* [Exercise]: Give back exactly the lines of the entries below from the line with "purple gift: 6 -> 7" to the line with "red padlock: 11 -> 10", inclusive, and only those.

* [Given records]:
*** Block opens ***
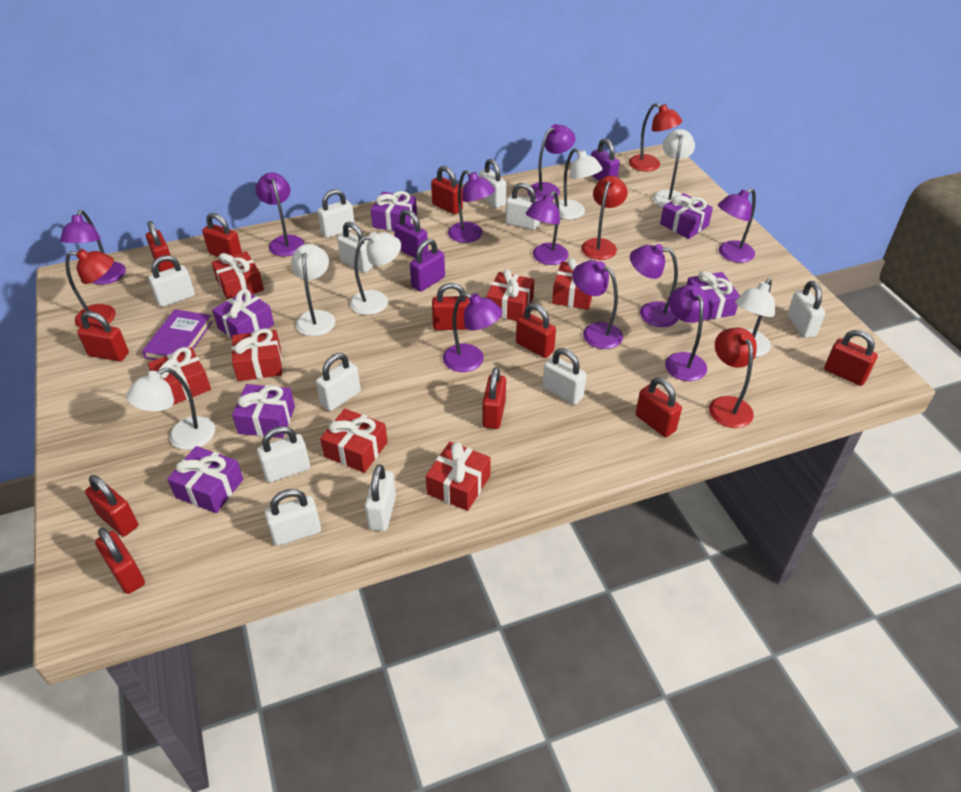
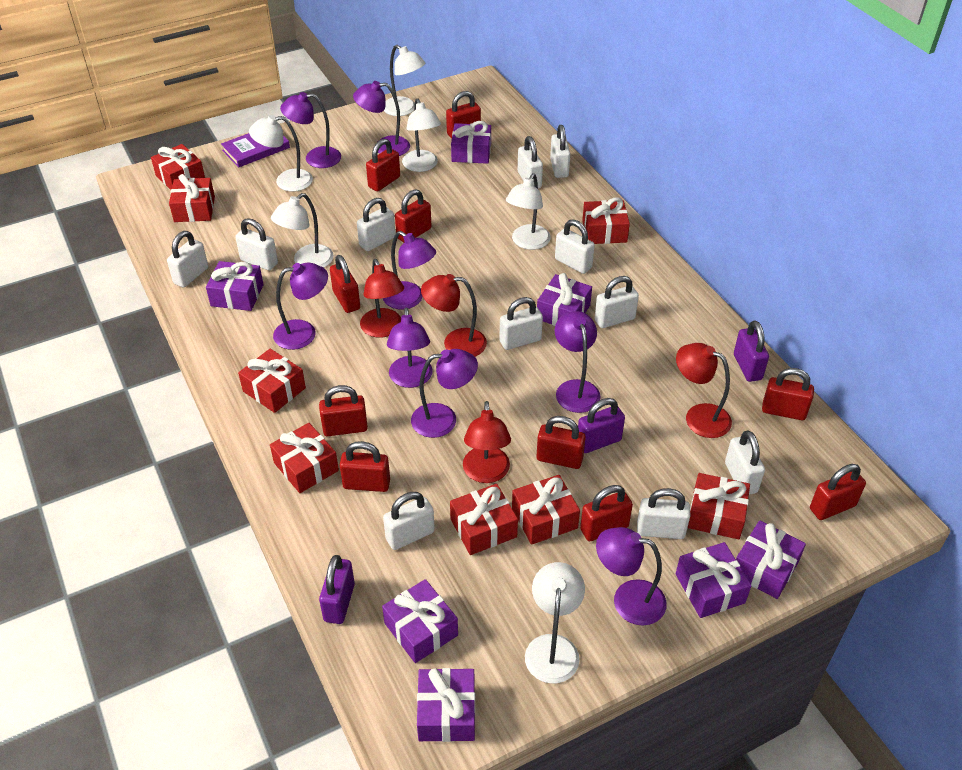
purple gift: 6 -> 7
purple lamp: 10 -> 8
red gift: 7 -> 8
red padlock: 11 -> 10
*** Block closes ***
*** Block opens ***
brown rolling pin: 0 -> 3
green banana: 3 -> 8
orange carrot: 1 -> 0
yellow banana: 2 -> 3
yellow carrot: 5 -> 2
*** Block closes ***
*** Block opens ***
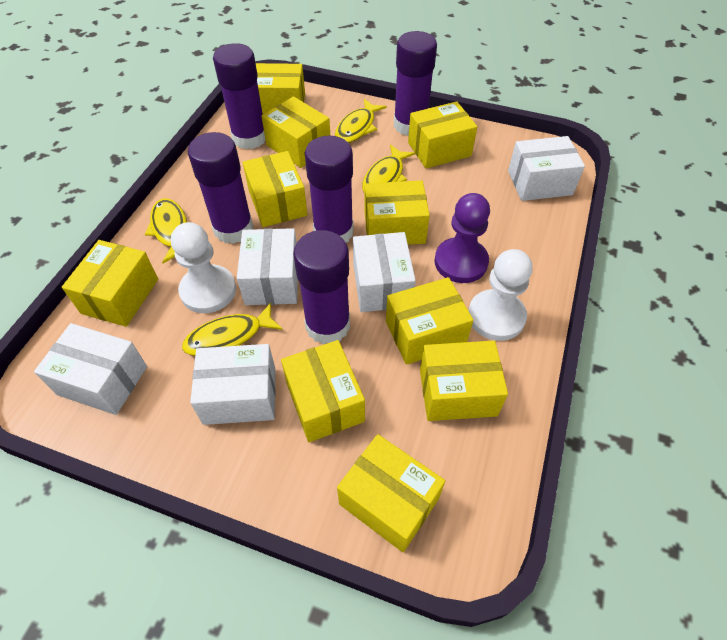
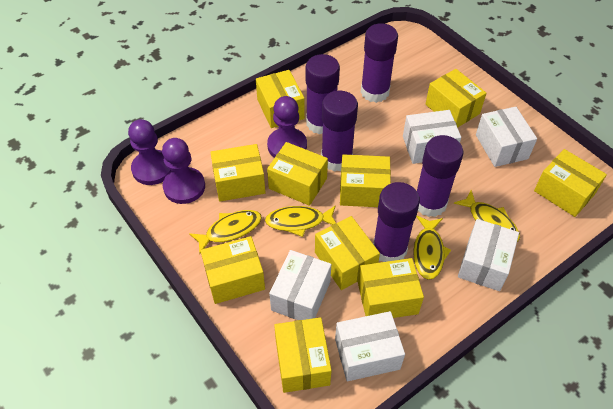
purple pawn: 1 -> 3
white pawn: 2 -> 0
*** Block closes ***
* [Response box]:
purple gift: 6 -> 7
purple lamp: 10 -> 8
red gift: 7 -> 8
red padlock: 11 -> 10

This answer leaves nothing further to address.